PROBLEM DETAILS
Everything from the first line of the entries below through the line holding "R3: 16k (AGND, JP1/1) -> 220 (AGND, JP1/1)" must be printed exactly as written.

DATA TO PROCESS
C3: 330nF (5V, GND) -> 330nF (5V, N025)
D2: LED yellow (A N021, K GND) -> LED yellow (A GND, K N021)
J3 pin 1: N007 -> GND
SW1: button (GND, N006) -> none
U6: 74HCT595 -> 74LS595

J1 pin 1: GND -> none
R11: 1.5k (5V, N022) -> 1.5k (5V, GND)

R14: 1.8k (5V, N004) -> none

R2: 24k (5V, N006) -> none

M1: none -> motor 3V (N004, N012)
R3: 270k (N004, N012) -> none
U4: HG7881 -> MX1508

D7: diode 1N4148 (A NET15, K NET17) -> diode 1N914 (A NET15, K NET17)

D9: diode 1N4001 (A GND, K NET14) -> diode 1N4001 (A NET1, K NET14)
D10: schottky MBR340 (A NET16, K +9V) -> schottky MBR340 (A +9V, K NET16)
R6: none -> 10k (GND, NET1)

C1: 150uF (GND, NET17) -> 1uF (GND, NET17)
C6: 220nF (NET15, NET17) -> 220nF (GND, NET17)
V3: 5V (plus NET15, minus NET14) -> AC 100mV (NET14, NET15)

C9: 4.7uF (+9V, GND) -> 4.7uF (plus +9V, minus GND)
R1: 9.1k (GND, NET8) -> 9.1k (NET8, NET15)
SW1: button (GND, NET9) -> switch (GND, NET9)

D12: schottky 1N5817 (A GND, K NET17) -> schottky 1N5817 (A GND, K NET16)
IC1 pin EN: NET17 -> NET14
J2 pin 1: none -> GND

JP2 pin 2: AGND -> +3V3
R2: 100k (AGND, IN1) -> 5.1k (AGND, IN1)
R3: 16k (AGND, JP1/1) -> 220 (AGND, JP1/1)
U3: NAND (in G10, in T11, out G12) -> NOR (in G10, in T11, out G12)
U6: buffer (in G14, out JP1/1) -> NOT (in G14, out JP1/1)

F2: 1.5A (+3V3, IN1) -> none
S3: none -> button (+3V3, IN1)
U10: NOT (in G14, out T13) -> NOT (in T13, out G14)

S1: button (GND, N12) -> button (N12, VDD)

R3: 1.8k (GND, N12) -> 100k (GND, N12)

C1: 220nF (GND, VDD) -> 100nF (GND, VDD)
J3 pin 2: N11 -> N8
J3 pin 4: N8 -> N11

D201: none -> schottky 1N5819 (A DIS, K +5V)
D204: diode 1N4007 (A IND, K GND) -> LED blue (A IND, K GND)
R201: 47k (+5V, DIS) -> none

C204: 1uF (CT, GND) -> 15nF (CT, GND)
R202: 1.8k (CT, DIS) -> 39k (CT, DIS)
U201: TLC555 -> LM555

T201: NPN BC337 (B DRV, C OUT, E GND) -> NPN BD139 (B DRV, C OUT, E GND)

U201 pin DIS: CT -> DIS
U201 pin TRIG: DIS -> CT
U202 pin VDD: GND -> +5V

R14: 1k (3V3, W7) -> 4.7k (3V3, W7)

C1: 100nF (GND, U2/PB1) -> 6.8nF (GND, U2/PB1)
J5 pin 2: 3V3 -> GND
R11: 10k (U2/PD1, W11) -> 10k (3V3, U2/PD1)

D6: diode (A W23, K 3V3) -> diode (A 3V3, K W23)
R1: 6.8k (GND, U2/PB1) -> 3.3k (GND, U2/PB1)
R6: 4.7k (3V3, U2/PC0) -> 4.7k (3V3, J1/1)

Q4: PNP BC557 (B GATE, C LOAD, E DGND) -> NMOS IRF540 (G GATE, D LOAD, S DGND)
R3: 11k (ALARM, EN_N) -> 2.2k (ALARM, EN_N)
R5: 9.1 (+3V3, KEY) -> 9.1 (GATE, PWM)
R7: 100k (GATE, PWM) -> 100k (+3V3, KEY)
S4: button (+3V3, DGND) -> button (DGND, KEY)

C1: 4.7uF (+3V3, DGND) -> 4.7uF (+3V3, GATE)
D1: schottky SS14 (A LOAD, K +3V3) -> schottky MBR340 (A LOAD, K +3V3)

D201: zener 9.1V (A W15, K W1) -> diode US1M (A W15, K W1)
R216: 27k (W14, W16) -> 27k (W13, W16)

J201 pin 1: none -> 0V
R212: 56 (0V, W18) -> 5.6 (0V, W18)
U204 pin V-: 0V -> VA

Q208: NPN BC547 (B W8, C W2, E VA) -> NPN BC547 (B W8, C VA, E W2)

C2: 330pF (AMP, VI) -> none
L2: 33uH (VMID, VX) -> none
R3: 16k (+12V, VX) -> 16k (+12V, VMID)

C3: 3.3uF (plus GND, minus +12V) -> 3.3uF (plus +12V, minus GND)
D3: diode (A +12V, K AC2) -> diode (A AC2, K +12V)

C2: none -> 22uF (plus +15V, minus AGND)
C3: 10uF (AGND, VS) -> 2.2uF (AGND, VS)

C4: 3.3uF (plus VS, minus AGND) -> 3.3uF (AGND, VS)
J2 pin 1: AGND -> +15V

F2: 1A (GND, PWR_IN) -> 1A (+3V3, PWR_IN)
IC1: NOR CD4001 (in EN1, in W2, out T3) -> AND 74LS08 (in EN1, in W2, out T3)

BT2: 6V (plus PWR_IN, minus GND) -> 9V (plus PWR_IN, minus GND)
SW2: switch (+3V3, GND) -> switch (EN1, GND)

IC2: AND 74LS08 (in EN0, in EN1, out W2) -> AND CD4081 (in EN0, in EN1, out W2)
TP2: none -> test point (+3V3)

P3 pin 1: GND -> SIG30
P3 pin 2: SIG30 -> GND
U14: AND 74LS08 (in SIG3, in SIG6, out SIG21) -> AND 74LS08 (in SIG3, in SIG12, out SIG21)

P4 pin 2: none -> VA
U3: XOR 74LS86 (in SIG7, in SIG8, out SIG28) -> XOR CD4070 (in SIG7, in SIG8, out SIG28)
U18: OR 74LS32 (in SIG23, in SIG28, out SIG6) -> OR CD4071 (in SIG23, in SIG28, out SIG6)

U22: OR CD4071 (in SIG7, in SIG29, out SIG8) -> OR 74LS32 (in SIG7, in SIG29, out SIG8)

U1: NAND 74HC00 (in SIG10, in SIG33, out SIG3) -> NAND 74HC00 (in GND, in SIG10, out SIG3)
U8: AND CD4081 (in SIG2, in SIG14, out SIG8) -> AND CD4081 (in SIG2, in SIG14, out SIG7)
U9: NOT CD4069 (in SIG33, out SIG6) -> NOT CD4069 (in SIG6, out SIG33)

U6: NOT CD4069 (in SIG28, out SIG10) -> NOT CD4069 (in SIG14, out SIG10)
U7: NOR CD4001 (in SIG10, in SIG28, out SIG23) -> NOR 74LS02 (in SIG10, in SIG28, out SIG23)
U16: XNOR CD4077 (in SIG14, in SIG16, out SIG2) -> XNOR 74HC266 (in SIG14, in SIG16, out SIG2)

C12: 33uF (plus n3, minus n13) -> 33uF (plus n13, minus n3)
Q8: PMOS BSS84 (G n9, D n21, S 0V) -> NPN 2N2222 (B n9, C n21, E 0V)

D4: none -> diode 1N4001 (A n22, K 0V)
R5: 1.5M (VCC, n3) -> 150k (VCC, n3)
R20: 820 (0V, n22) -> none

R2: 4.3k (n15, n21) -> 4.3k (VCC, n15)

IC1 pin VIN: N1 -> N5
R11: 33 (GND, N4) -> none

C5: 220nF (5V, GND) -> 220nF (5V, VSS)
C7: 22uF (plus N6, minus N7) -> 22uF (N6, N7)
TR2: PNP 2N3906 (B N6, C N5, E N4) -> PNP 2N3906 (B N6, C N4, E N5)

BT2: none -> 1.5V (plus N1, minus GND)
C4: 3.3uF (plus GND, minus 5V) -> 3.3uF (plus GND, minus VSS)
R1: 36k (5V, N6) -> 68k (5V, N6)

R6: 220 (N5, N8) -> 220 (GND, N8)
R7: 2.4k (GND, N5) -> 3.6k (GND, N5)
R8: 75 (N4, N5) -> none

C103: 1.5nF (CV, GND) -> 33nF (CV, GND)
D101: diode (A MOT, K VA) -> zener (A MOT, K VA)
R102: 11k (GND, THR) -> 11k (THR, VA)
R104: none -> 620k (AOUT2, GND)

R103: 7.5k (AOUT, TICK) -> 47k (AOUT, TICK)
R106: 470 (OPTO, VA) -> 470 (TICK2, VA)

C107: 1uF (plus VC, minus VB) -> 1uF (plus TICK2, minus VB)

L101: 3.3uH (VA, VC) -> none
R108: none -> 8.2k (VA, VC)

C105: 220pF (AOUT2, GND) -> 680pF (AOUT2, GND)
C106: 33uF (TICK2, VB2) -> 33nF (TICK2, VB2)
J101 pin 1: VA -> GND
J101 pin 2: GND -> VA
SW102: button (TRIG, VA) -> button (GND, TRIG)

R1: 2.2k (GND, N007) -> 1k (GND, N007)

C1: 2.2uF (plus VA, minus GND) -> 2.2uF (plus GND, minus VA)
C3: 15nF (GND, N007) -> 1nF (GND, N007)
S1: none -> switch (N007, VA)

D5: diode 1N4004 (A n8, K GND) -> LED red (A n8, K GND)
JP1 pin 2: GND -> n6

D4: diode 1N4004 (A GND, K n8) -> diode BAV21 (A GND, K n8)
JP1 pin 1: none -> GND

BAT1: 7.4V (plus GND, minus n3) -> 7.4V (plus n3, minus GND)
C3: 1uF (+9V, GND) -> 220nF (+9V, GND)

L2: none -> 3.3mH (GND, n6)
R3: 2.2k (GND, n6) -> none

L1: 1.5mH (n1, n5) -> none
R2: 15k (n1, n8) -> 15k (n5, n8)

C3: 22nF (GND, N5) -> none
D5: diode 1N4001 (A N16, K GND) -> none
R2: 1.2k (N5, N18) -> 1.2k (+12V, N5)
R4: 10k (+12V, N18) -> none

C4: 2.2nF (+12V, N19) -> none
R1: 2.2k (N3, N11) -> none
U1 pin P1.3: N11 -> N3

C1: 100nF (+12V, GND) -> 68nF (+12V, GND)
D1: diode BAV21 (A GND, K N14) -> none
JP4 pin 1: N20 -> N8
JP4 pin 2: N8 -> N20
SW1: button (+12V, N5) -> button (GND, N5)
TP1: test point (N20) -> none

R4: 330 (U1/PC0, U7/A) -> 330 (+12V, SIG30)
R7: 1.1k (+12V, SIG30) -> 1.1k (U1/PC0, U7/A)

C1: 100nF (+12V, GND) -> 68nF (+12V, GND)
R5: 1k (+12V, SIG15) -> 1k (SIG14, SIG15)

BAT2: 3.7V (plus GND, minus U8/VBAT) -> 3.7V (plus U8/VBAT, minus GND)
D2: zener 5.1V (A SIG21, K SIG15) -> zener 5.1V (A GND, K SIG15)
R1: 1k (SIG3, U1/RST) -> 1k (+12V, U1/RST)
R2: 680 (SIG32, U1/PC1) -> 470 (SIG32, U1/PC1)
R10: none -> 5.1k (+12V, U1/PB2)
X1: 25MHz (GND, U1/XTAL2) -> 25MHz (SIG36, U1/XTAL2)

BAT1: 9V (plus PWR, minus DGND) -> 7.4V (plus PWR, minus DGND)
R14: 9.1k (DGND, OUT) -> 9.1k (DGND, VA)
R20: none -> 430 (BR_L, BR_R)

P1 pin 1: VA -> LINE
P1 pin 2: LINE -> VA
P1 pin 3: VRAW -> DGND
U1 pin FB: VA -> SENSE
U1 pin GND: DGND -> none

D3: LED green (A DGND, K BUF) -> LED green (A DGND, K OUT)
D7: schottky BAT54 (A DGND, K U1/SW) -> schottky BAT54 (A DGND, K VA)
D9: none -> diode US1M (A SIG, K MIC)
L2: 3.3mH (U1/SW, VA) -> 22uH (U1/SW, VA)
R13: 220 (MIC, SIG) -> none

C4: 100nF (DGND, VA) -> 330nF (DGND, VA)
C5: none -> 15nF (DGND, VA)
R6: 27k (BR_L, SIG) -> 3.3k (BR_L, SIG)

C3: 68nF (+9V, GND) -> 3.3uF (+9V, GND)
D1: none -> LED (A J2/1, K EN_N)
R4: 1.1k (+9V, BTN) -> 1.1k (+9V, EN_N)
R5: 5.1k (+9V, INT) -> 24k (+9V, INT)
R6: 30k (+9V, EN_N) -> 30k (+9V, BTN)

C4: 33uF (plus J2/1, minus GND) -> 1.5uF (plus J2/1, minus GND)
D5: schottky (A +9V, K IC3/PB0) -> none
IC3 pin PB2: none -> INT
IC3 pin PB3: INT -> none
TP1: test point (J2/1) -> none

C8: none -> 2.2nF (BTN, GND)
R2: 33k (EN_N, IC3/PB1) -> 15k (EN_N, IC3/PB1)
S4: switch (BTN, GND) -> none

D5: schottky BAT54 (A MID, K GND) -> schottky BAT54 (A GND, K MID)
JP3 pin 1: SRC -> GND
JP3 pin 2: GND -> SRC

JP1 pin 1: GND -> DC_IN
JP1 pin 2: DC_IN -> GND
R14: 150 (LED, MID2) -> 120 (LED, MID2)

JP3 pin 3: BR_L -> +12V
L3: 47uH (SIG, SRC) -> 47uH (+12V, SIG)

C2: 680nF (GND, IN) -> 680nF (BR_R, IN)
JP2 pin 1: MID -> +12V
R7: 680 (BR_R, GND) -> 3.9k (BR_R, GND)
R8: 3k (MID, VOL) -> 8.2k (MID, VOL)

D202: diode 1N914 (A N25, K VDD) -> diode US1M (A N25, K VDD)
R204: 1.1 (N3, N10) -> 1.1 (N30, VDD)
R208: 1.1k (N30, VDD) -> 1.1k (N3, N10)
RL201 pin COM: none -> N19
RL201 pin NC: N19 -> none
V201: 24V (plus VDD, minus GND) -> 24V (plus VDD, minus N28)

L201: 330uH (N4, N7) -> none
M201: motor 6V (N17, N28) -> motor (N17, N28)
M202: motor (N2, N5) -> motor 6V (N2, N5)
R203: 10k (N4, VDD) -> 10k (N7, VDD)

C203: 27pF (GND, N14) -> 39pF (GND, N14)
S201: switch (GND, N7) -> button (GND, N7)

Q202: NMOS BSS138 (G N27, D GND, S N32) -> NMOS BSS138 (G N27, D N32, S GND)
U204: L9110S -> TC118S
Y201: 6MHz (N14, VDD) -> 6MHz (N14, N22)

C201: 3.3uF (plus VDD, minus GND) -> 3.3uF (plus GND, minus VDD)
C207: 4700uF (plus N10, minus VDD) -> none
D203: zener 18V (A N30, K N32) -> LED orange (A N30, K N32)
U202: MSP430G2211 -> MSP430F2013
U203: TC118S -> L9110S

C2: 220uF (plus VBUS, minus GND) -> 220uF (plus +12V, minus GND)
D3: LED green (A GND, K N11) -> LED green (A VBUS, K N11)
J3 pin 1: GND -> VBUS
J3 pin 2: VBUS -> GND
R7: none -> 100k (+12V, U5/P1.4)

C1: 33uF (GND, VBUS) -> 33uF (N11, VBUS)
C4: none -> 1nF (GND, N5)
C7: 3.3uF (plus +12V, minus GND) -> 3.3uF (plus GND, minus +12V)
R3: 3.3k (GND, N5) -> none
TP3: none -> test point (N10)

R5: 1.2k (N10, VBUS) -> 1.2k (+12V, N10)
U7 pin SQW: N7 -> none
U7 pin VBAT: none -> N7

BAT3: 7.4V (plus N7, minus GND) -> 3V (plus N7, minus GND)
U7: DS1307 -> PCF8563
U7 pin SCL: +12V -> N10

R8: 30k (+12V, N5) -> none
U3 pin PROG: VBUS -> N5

RESULT OF THIS EXERCISE
C3: 330nF (5V, GND) -> 330nF (5V, N025)
D2: LED yellow (A N021, K GND) -> LED yellow (A GND, K N021)
J3 pin 1: N007 -> GND
SW1: button (GND, N006) -> none
U6: 74HCT595 -> 74LS595

J1 pin 1: GND -> none
R11: 1.5k (5V, N022) -> 1.5k (5V, GND)

R14: 1.8k (5V, N004) -> none

R2: 24k (5V, N006) -> none

M1: none -> motor 3V (N004, N012)
R3: 270k (N004, N012) -> none
U4: HG7881 -> MX1508

D7: diode 1N4148 (A NET15, K NET17) -> diode 1N914 (A NET15, K NET17)

D9: diode 1N4001 (A GND, K NET14) -> diode 1N4001 (A NET1, K NET14)
D10: schottky MBR340 (A NET16, K +9V) -> schottky MBR340 (A +9V, K NET16)
R6: none -> 10k (GND, NET1)

C1: 150uF (GND, NET17) -> 1uF (GND, NET17)
C6: 220nF (NET15, NET17) -> 220nF (GND, NET17)
V3: 5V (plus NET15, minus NET14) -> AC 100mV (NET14, NET15)

C9: 4.7uF (+9V, GND) -> 4.7uF (plus +9V, minus GND)
R1: 9.1k (GND, NET8) -> 9.1k (NET8, NET15)
SW1: button (GND, NET9) -> switch (GND, NET9)

D12: schottky 1N5817 (A GND, K NET17) -> schottky 1N5817 (A GND, K NET16)
IC1 pin EN: NET17 -> NET14
J2 pin 1: none -> GND

JP2 pin 2: AGND -> +3V3
R2: 100k (AGND, IN1) -> 5.1k (AGND, IN1)
R3: 16k (AGND, JP1/1) -> 220 (AGND, JP1/1)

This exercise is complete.